The expected output is every line of the data exactly as shown, minus the images.

### [RECORDED INFORMATION]
########################################

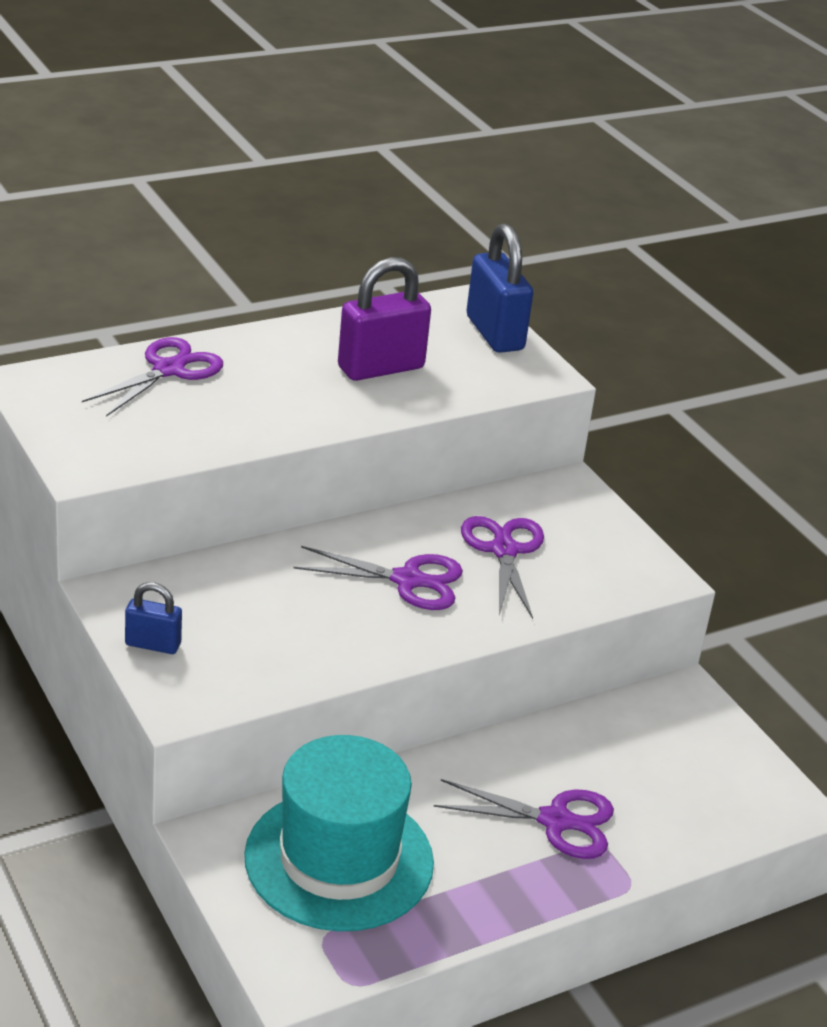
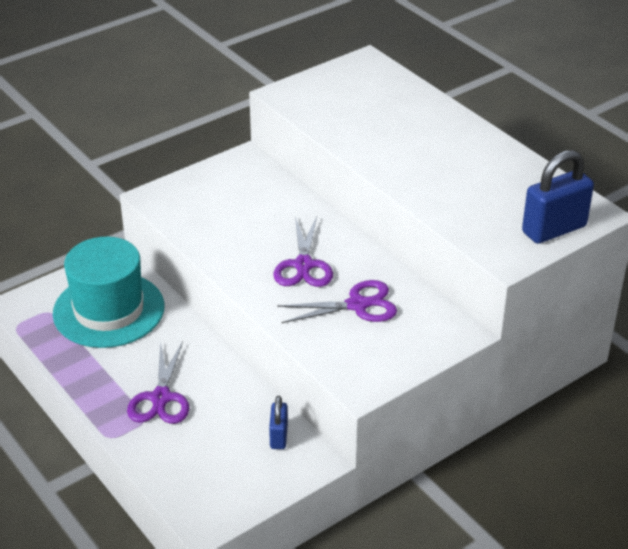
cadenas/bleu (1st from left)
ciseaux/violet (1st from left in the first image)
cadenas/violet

########################################

### [RESPONSE AREA]
cadenas/bleu (1st from left)
ciseaux/violet (1st from left in the first image)
cadenas/violet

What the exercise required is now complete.